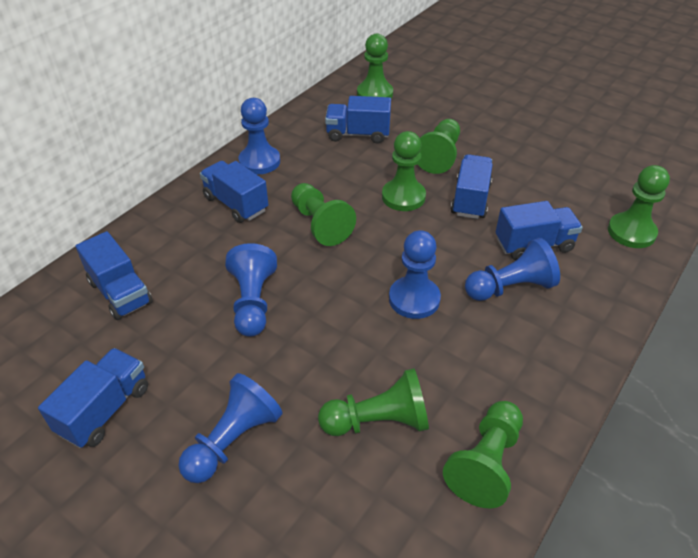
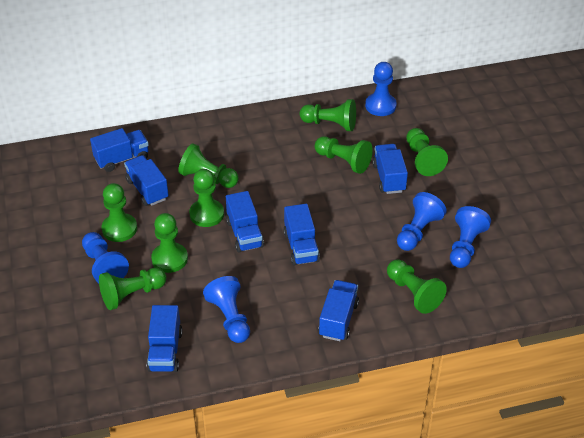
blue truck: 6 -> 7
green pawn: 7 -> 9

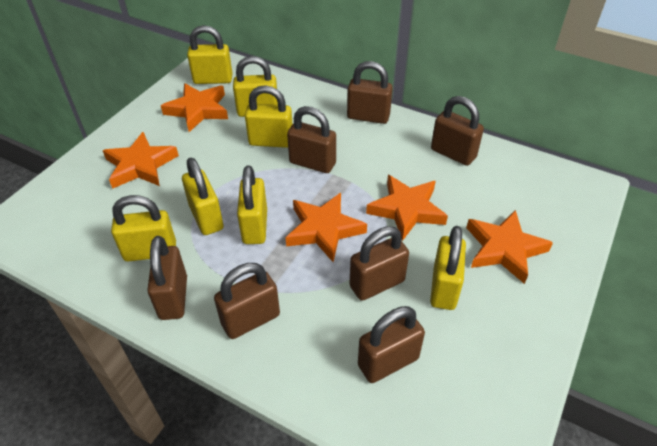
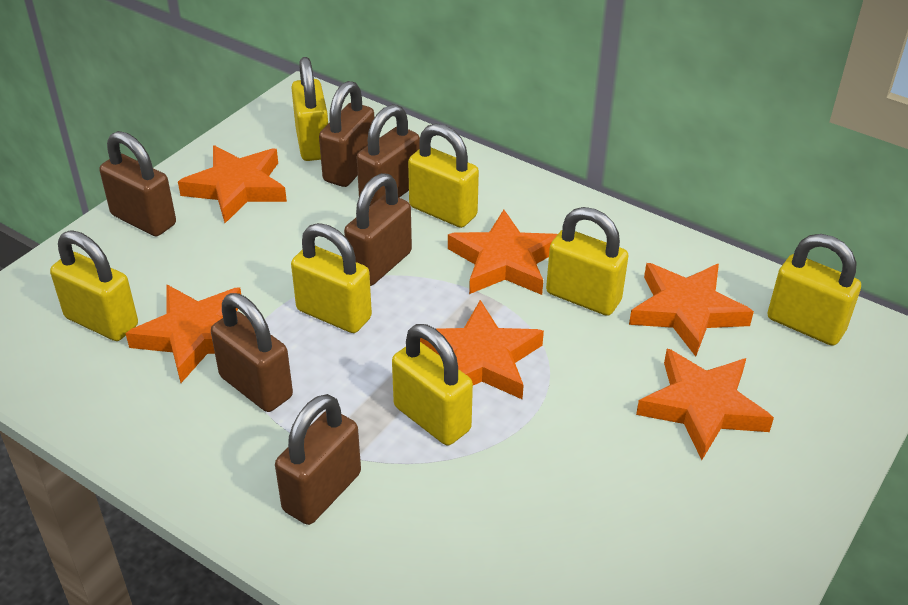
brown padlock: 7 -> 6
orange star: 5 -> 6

________________

Assignment: Exact copy, pictures removed: set down the whole listing above.

Task solution:
blue truck: 6 -> 7
green pawn: 7 -> 9

brown padlock: 7 -> 6
orange star: 5 -> 6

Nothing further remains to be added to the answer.